*WHAT TO DO:* Leave the pictures aside and copy all the data exactly.

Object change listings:
▼

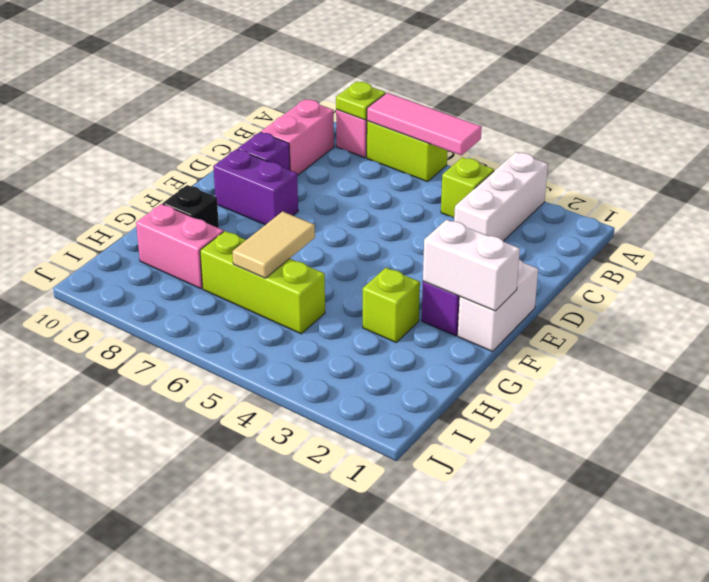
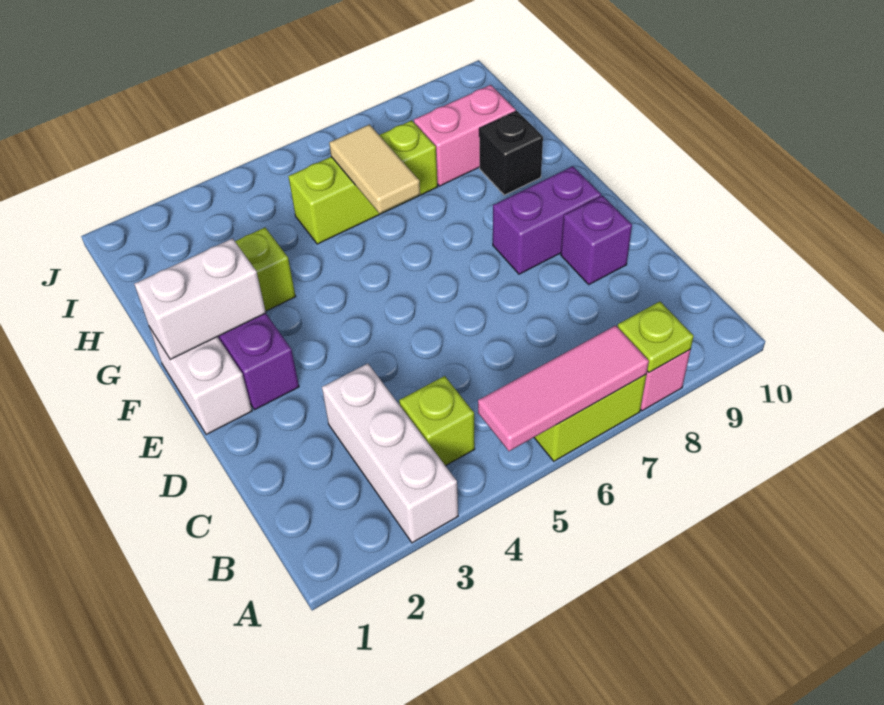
pink 1x2 brick [261,99,334,175] -> none

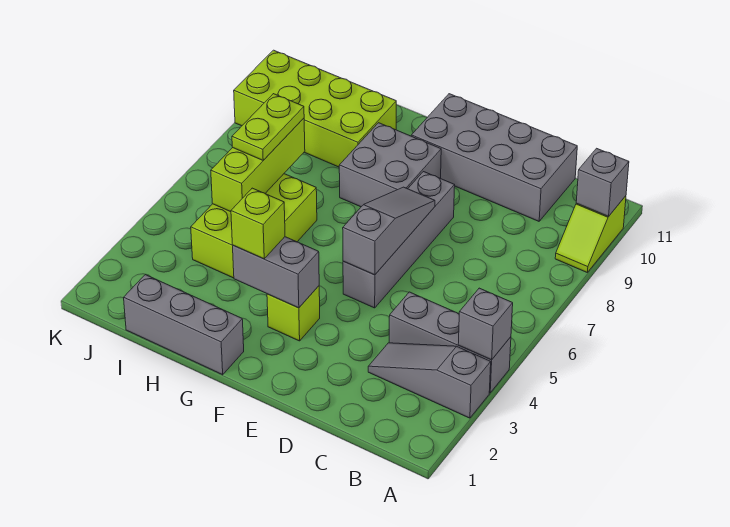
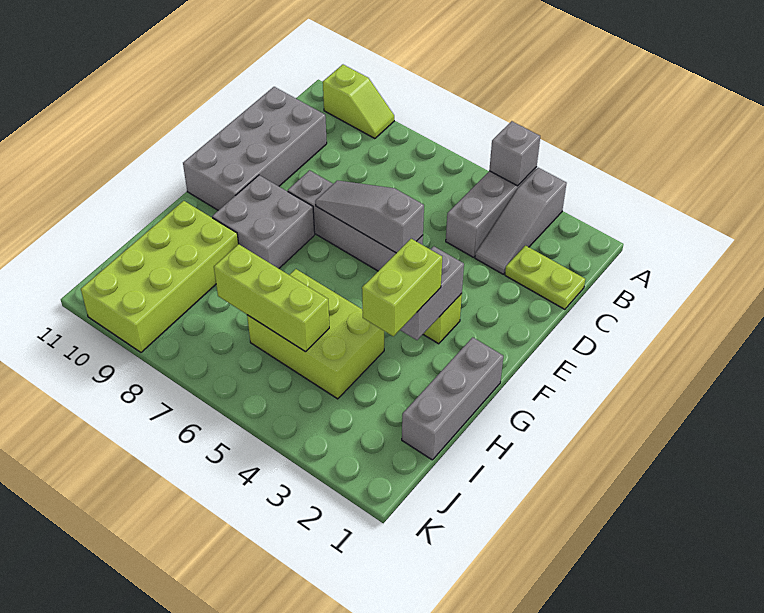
grey 1x1 brick [576,148,629,216] -> none
lime 1x1 brick [231,188,285,259] -> lime 1x2 brick [362,239,442,336]
lime 1x2 plate [232,94,304,160] -> lime 1x2 plate moved to [505,246,585,309]

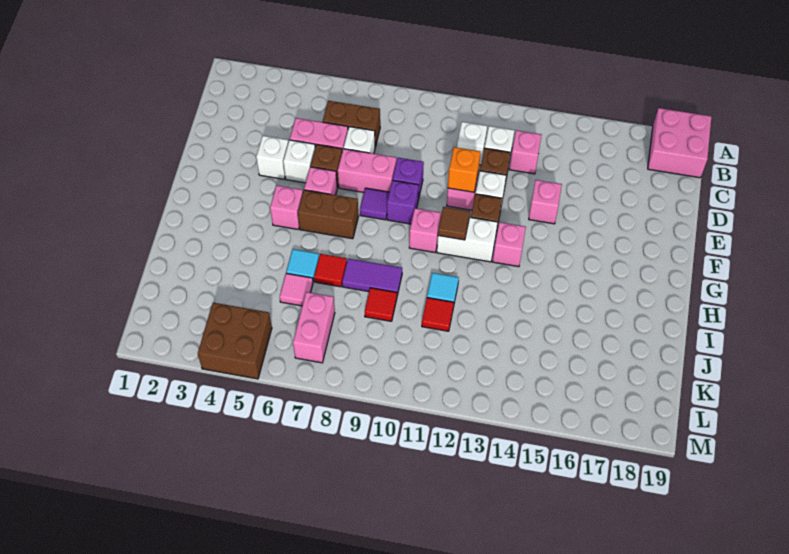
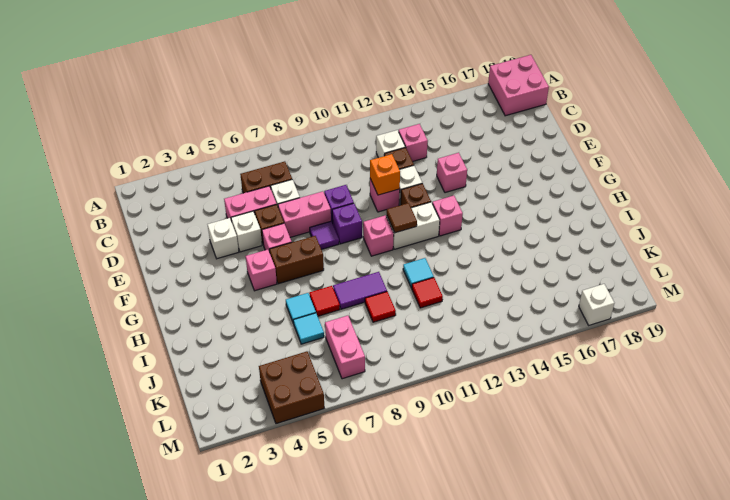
white 1x1 brick [457,122,487,165] -> white 1x1 brick moved to [579,284,614,325]
pink 1x1 tile [280,273,313,306] -> cyan 1x1 tile [293,313,324,344]

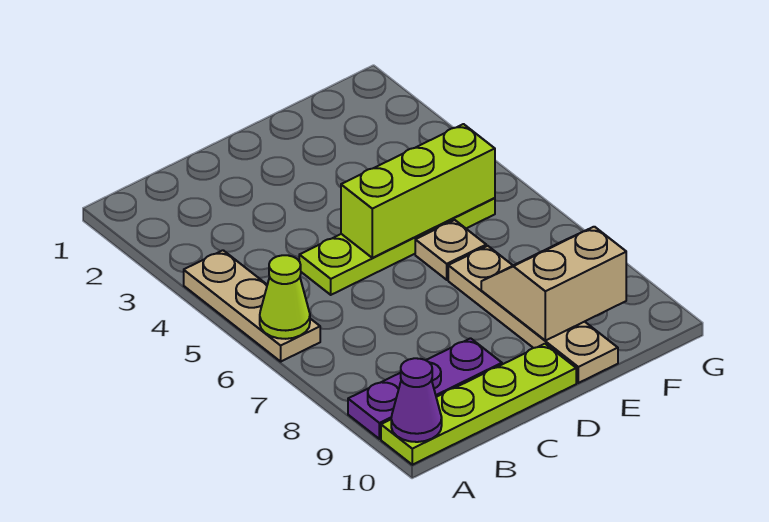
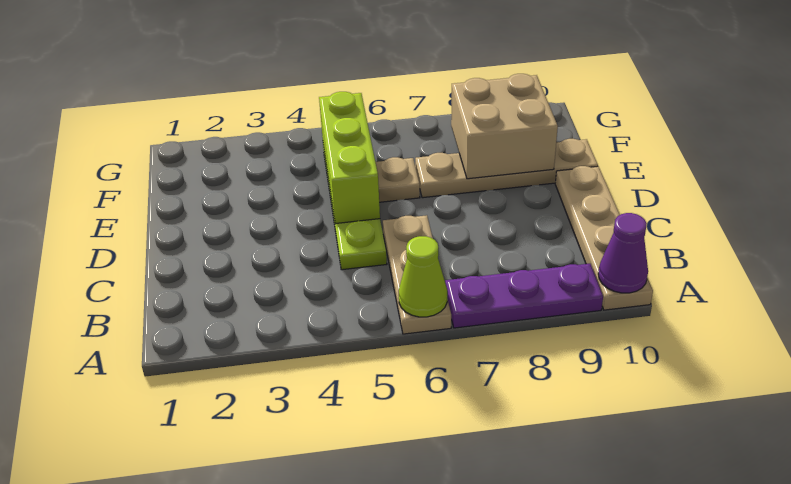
tan 1x3 plate [184,250,320,361] -> tan 1x3 plate turned to [383,215,451,334]
purple 1x3 plate [348,338,502,439] -> purple 1x3 plate turned to [445,264,603,328]
lime 1x4 plate [381,344,576,465] -> tan 1x4 plate [555,166,653,310]
tan 2x2 slope [481,227,626,341] -> tan 2x2 brick [451,74,558,179]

▲

*EXERCISE OUTPUT:*
pink 1x2 brick [261,99,334,175] -> none

grey 1x1 brick [576,148,629,216] -> none
lime 1x1 brick [231,188,285,259] -> lime 1x2 brick [362,239,442,336]
lime 1x2 plate [232,94,304,160] -> lime 1x2 plate moved to [505,246,585,309]

white 1x1 brick [457,122,487,165] -> white 1x1 brick moved to [579,284,614,325]
pink 1x1 tile [280,273,313,306] -> cyan 1x1 tile [293,313,324,344]

tan 1x3 plate [184,250,320,361] -> tan 1x3 plate turned to [383,215,451,334]
purple 1x3 plate [348,338,502,439] -> purple 1x3 plate turned to [445,264,603,328]
lime 1x4 plate [381,344,576,465] -> tan 1x4 plate [555,166,653,310]
tan 2x2 slope [481,227,626,341] -> tan 2x2 brick [451,74,558,179]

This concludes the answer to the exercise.